Exercise directions - Print exactly those lines that run from the beginning of the data to the line bearing "Someone carried the rosy", inclusive.

[Scene comparison data]

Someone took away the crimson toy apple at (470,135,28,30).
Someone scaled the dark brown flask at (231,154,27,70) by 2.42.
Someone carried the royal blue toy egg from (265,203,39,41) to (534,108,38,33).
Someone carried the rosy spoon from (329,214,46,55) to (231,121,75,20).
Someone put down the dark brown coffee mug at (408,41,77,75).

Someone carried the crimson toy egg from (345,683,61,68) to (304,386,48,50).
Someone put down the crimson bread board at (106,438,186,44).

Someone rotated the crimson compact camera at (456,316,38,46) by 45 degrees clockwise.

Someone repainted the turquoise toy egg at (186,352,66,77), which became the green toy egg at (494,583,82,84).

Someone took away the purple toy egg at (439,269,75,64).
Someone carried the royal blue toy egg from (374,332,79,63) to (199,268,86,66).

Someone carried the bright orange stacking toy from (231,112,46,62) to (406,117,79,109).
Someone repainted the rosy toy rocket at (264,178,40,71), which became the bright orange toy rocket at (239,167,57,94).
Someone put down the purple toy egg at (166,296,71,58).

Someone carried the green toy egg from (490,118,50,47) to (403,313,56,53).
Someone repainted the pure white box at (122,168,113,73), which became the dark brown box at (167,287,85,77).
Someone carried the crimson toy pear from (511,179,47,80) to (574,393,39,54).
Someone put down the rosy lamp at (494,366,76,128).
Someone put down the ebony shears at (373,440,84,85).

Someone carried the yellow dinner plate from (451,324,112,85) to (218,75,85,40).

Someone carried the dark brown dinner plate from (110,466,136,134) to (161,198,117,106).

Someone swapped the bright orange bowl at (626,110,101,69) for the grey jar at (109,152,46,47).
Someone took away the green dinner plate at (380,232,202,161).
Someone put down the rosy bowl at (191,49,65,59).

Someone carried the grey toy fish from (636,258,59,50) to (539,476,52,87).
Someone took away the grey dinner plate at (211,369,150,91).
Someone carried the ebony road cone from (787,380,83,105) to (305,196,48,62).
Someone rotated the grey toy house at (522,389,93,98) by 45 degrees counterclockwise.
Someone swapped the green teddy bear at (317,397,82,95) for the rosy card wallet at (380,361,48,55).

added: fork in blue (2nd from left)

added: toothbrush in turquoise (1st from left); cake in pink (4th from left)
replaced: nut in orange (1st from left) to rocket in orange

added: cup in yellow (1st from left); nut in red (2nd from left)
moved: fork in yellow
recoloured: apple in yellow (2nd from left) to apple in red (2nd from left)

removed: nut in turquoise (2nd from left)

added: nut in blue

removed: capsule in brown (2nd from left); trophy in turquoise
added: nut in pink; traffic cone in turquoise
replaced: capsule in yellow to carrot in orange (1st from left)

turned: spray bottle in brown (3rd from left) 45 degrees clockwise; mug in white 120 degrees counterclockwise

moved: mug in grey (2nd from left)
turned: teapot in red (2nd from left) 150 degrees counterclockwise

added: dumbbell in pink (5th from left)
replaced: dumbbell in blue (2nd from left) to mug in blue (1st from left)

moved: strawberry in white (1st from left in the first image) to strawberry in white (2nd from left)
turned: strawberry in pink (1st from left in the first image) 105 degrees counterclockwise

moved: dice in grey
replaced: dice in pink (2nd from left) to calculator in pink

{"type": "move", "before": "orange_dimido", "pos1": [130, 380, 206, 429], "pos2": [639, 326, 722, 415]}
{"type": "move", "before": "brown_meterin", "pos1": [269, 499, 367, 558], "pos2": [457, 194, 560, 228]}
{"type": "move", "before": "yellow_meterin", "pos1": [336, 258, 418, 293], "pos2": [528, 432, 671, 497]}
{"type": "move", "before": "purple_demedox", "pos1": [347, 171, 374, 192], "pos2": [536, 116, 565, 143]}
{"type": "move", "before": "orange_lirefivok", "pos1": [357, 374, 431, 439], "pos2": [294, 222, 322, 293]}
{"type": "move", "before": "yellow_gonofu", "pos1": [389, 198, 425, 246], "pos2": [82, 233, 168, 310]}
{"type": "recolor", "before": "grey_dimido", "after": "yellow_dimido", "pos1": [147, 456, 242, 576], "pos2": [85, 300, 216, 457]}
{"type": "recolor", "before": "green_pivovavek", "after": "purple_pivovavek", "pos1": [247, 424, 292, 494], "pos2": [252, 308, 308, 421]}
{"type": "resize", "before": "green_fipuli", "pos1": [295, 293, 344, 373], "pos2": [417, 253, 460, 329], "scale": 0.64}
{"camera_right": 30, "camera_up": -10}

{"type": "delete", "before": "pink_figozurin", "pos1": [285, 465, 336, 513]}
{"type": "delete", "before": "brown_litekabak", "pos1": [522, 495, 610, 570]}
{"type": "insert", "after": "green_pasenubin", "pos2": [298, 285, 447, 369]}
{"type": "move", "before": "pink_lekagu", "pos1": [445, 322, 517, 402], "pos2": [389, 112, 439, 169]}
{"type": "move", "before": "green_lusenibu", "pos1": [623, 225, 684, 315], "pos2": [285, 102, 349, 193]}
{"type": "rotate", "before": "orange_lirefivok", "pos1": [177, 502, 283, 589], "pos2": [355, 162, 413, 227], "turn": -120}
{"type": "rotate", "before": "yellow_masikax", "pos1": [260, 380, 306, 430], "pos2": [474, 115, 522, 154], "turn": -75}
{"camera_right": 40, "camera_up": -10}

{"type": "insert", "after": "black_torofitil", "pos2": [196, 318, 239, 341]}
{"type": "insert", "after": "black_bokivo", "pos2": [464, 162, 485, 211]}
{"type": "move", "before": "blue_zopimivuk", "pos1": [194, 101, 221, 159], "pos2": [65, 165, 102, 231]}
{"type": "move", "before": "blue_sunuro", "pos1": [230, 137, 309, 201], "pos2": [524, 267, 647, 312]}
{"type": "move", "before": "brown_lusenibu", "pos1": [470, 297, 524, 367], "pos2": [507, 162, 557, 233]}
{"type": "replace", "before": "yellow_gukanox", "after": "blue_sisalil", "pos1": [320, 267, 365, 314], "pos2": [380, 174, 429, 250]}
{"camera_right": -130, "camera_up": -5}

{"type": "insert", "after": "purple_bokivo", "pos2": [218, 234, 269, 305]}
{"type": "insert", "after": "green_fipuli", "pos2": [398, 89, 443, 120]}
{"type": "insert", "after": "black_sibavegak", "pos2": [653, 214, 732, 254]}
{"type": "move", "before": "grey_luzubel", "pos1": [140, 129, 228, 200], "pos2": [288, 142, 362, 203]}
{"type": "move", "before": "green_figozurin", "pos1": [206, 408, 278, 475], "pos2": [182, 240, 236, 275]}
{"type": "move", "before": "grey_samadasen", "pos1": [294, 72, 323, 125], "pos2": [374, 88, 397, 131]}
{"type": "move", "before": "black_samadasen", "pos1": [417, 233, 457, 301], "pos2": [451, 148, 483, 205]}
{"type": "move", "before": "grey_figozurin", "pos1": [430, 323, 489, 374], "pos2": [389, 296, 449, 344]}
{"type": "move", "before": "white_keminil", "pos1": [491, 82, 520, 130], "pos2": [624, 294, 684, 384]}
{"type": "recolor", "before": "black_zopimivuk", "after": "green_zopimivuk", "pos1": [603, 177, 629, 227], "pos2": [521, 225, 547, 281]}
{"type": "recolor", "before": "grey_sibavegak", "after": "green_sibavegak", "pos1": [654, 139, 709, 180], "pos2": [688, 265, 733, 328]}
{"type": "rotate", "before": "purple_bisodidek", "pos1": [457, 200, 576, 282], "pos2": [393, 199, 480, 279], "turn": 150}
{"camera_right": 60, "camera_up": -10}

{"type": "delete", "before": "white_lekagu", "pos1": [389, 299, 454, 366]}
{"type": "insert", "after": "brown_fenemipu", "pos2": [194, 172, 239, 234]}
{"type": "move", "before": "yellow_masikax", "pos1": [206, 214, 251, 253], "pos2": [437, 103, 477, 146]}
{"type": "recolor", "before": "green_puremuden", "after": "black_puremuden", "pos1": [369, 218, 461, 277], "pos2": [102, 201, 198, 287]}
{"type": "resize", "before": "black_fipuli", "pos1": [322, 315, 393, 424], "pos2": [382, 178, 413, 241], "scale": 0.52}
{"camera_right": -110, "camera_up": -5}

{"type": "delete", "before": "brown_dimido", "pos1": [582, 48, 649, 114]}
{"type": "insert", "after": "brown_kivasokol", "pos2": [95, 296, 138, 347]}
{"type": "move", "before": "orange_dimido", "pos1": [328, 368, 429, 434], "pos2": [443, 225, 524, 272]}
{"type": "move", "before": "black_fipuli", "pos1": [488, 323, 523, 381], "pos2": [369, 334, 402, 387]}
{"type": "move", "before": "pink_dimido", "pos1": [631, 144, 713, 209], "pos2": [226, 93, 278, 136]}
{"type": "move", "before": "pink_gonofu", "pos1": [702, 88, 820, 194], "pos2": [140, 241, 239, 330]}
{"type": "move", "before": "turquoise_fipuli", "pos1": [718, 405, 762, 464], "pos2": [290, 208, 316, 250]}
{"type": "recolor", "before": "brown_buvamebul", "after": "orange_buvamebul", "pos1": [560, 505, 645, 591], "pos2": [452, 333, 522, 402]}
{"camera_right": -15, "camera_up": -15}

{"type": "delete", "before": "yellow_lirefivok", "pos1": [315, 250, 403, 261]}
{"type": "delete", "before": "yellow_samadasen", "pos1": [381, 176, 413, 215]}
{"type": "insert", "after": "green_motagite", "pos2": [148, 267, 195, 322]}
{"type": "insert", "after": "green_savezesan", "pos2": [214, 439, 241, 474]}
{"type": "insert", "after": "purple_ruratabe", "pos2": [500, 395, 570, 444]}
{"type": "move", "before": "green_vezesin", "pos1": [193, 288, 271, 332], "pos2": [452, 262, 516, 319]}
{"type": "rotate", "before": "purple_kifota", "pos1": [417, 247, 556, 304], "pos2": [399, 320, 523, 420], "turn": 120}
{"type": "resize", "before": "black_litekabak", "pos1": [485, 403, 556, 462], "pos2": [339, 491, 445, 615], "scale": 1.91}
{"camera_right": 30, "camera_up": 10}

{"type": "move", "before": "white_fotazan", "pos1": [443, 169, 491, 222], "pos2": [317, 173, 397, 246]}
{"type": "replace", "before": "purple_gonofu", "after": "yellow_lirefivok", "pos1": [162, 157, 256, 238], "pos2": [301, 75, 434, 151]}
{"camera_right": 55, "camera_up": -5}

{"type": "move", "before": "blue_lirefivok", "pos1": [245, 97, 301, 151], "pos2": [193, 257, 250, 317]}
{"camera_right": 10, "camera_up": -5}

Expected answer -
Someone took away the crimson toy apple at (470,135,28,30).
Someone scaled the dark brown flask at (231,154,27,70) by 2.42.
Someone carried the royal blue toy egg from (265,203,39,41) to (534,108,38,33).
Someone carried the rosy spoon from (329,214,46,55) to (231,121,75,20).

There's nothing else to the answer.